::: DATA ROWS :::

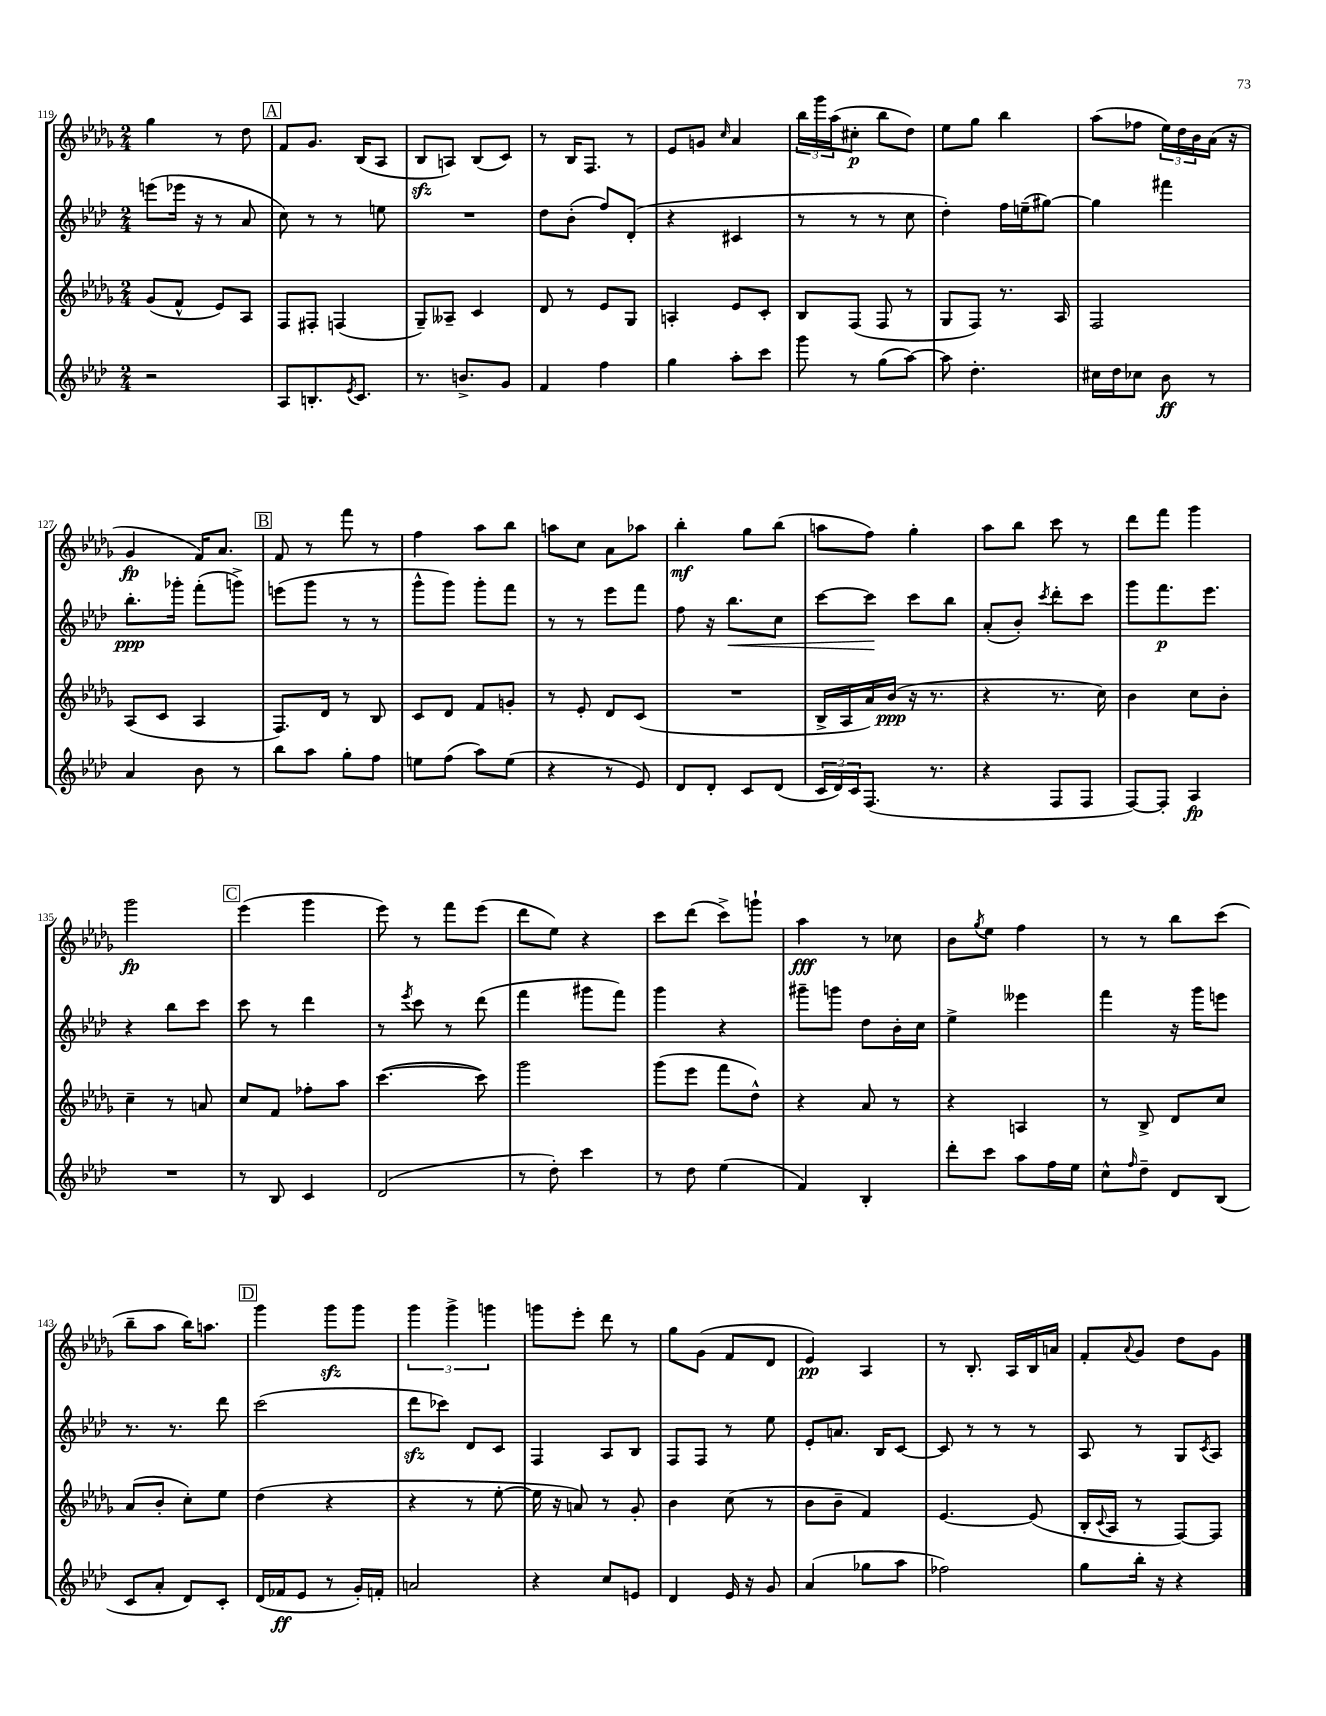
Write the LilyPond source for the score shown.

<<
\new StaffGroup <<
\new Staff = "s0" {
    \clef treble \key des \major \numericTimeSignature \time 2/4
    ges''4 r8 des''8 |
    \mark \markup { \box "A" } f'8 ges'8. bes16( aes8 |
    bes8\sfz a8) bes8( c'8) |
    r8 bes16 f8. r8 |
    ees'8 g'8 \grace { c''16 } aes'4 |
    \tuplet 3/2 { bes''16 ges'''16 aes''16( } cis''8-.\p bes''8 des''8) |
    ees''8 ges''8 bes''4 |
    aes''8( fes''8 \tuplet 3/2 { ees''16) des''16 bes'16 } aes'16( r16 |
    ges'4\fp f'16) aes'8. |
    \mark \markup { \box "B" } f'8 r8 f'''8 r8 |
    f''4 aes''8 bes''8 |
    a''8 c''8 aes'8 aes''8 |
    bes''4-.\mf ges''8 bes''8( |
    a''8 f''8) ges''4-. |
    aes''8 bes''8 c'''8 r8 |
    des'''8 f'''8 ges'''4 |
    ges'''2\fp |
    \mark \markup { \box "C" } ees'''4( ges'''4 |
    ees'''8) r8 f'''8 ees'''8( |
    des'''8 ees''8) r4 |
    c'''8 des'''8( c'''8->) g'''8-! |
    aes''4\fff r8 ces''8 |
    bes'8 \acciaccatura { ges''8 } ees''8 f''4 |
    r8 r8 bes''8 c'''8( |
    bes''8-- aes''8 bes''16) a''8. |
    \mark \markup { \box "D" } ges'''4 ges'''8\sfz ges'''8 |
    \tuplet 3/2 { ges'''4 ges'''4-> g'''4 } |
    g'''8 ees'''8-. des'''8 r8 |
    ges''8 ges'8( f'8 des'8 |
    ees'4\pp) aes4 |
    r8 bes8.-. aes16 bes16 a'16 |
    f'8-. \appoggiatura { aes'8 } ges'8 des''8 ges'8 \bar "|." |
}
\new Staff = "s1" {
    \clef treble \key aes \major \numericTimeSignature \time 2/4
    e'''8( ees'''16 r16 r8 aes'8 |
    \mark \markup { \box "A" } c''8) r8 r8 e''8 |
    R2 |
    des''8 bes'8-.( f''8) des'8-.( |
    r4 cis'4 |
    r8 r8 r8 c''8 |
    des''4-.) f''16 e''16--( gis''8~) |
    gis''4 fis'''4 |
    bes''8.-.\ppp ges'''16-. f'''8-.( g'''8->) |
    \mark \markup { \box "B" } e'''8( g'''8 r8 r8 |
    g'''8-^ g'''8) g'''8-. f'''8 |
    r8 r8 ees'''8 f'''8 |
    f''8 r16 bes''8.\< c''8 |
    c'''8~ c'''8\! c'''8 bes''8 |
    aes'8-.( bes'8-.) \acciaccatura { c'''8 } des'''8-. c'''8 |
    g'''8 f'''8.\p ees'''8. |
    r4 bes''8 c'''8 |
    \mark \markup { \box "C" } c'''8 r8 des'''4 |
    r8 \acciaccatura { ees'''8 } c'''8 r8 des'''8( |
    f'''4 gis'''8 f'''8) |
    g'''4 r4 |
    gis'''8-- g'''8 des''8 bes'16-. c''16 |
    ees''4-> eeses'''4 |
    f'''4 r16 g'''16 e'''8 |
    r8. r8. des'''8 |
    \mark \markup { \box "D" } c'''2( |
    des'''8\sfz ces'''8) des'8 c'8 |
    f4 aes8 bes8 |
    f8 f8 r8 ees''8 |
    ees'8-. a'8. bes16 c'8~ |
    c'8 r8 r8 r8 |
    aes8 r8 g8 \acciaccatura { c'8 } aes8 \bar "|." |
}
\new Staff = "s2" {
    \clef treble \key des \major \numericTimeSignature \time 2/4
    ges'8( f'8-^ ees'8) aes8 |
    \mark \markup { \box "A" } f8 fis8-. f4( |
    ges8--) aeses8-- c'4 |
    des'8 r8 ees'8 ges8 |
    a4-. ees'8 c'8-. |
    bes8 f8( f8 r8 |
    ges8 f8) r8. aes16 |
    f2 |
    aes8( c'8 aes4 |
    \mark \markup { \box "B" } f8.) des'16 r8 bes8 |
    c'8 des'8 f'8 g'8-. |
    r8 ees'8-. des'8 c'8( |
    R2 |
    bes16-> aes16 aes'16) bes'16\ppp( r16 r8. |
    r4 r8. c''16) |
    bes'4 c''8 bes'8-. |
    c''4-- r8 a'8 |
    \mark \markup { \box "C" } c''8 f'8 fes''8-. aes''8 |
    c'''4.~( c'''8) |
    ges'''2 |
    ges'''8( ees'''8 f'''8 des''8-^) |
    r4 aes'8 r8 |
    r4 a4 |
    r8 bes8-> des'8 c''8 |
    aes'8( bes'8-. c''8-.) ees''8 |
    \mark \markup { \box "D" } des''4( r4 |
    r4 r8 ees''8~-. |
    ees''16 r16 a'8) r8 ges'8-. |
    bes'4 c''8( r8 |
    bes'8 bes'8-- f'4) |
    ees'4.~ ees'8( |
    bes16-. \appoggiatura { c'8 } aes16 r8 f8~) f8 \bar "|." |
}
\new Staff = "s3" {
    \clef treble \key aes \major \numericTimeSignature \time 2/4
    r2 |
    \mark \markup { \box "A" } aes8 b8.-. \acciaccatura { ees'8 } c'8. |
    r8. b'8.-> g'8 |
    f'4 f''4 |
    g''4 aes''8-. c'''8 |
    g'''8 r8 g''8( aes''8~) |
    aes''8 des''4.-. |
    cis''16 des''16 ces''8 bes'8\ff r8 |
    aes'4 bes'8 r8 |
    \mark \markup { \box "B" } bes''8 aes''8 g''8-. f''8 |
    e''8 f''8( aes''8) e''8( |
    r4 r8 ees'8) |
    des'8 des'8-. c'8 des'8( |
    \tuplet 3/2 { c'16 des'16) c'16 } f8.( r8. |
    r4 f8 f8 |
    f8~) f8-. aes4\fp |
    R2 |
    \mark \markup { \box "C" } r8 bes8 c'4 |
    des'2( |
    r8 des''8-.) c'''4 |
    r8 des''8 ees''4( |
    f'4) bes4-. |
    des'''8-. c'''8 aes''8 f''16 ees''16 |
    c''8-^ \grace { f''16 } des''8-- des'8 bes8( |
    c'8 aes'8-. des'8) c'8-. |
    \mark \markup { \box "D" } des'16( fes'16\ff ees'8 r8 g'16-.) f'16-. |
    a'2 |
    r4 c''8 e'8 |
    des'4 ees'16 r16 g'8 |
    aes'4( ges''8 aes''8 |
    fes''2) |
    g''8 bes''16-. r16 r4 \bar "|." |
}
>>
>>
\layout { \context { \Score currentBarNumber = #119 } }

:::

Pick out and copy every line in the rows above that contains the word "grace". Matching is case-sensitive.

    ees'8 g'8 \grace { c''16 } aes'4 |
    c''8-^ \grace { f''16 } des''8-- des'8 bes8( |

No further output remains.